» **TASK REQUIREMENTS**:
Below are the records; copy exactly the lines from the first through the one containing "grey slope A8:B8", both included, and leave out the pictures.

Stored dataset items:
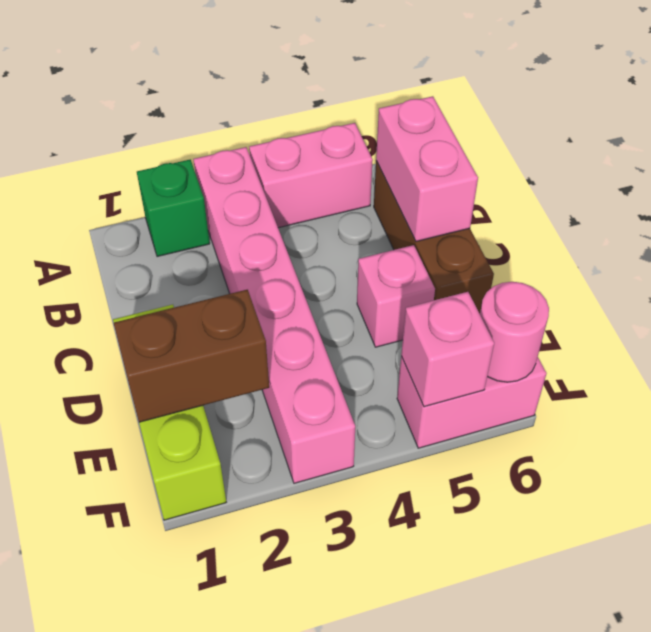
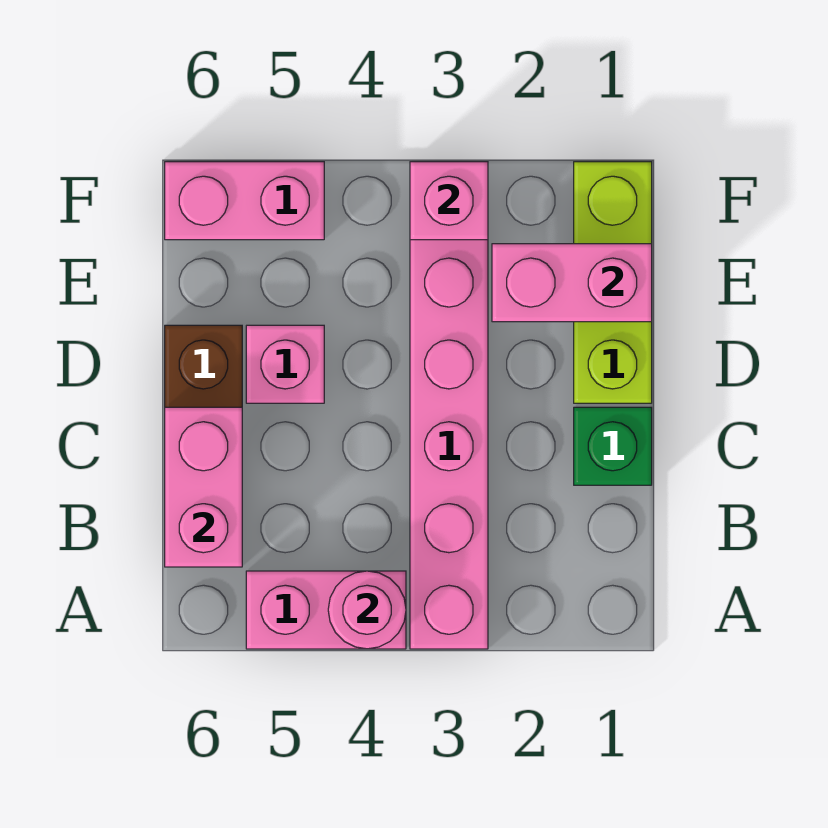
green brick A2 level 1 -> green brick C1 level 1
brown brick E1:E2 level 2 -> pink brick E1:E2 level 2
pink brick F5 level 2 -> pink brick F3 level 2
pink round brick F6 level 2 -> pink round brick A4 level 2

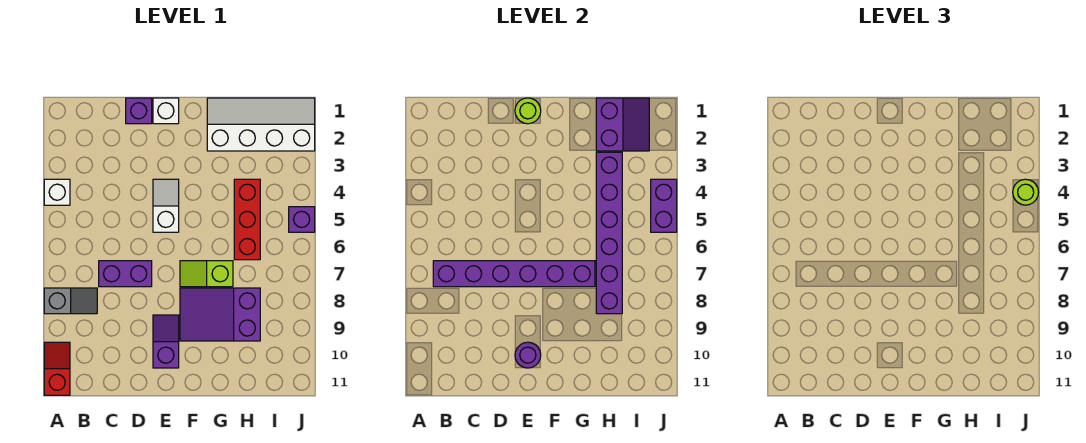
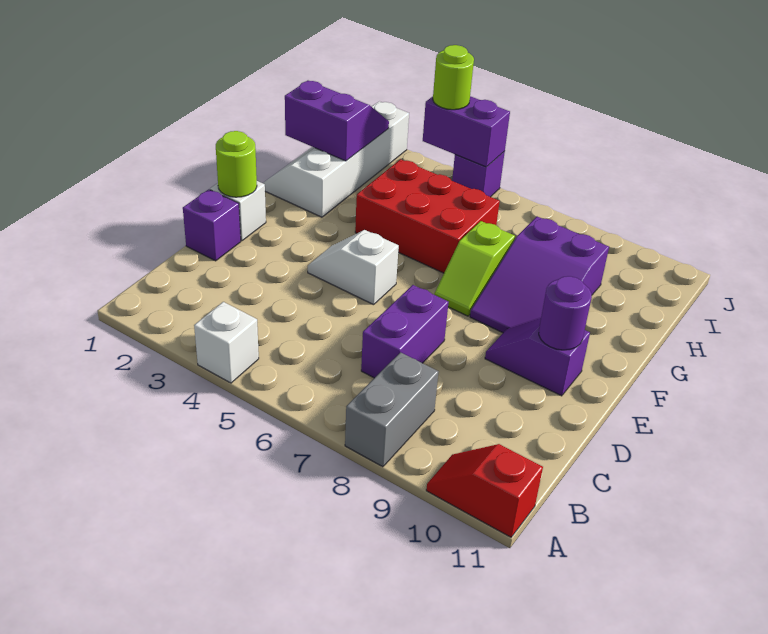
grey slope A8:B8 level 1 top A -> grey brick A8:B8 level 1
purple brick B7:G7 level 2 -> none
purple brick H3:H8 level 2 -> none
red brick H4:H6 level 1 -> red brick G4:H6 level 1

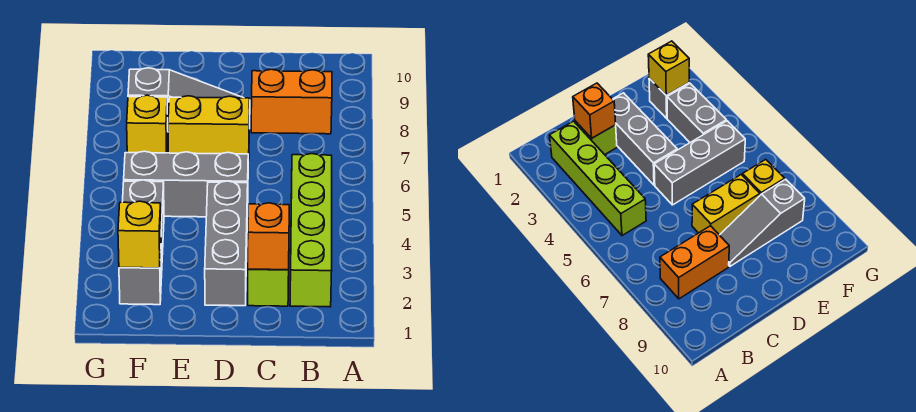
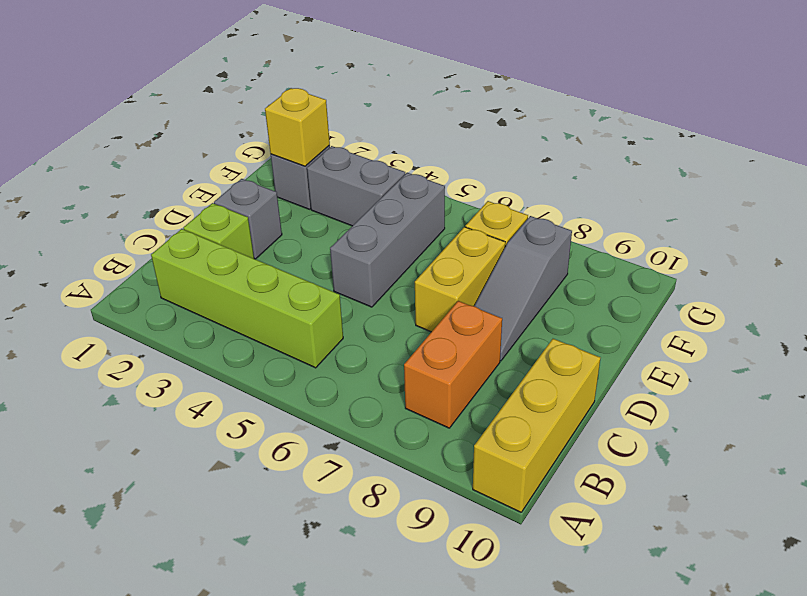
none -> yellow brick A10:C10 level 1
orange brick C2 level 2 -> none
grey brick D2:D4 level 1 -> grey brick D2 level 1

» **WRITTEN ANSWER**:
green brick A2 level 1 -> green brick C1 level 1
brown brick E1:E2 level 2 -> pink brick E1:E2 level 2
pink brick F5 level 2 -> pink brick F3 level 2
pink round brick F6 level 2 -> pink round brick A4 level 2

grey slope A8:B8 level 1 top A -> grey brick A8:B8 level 1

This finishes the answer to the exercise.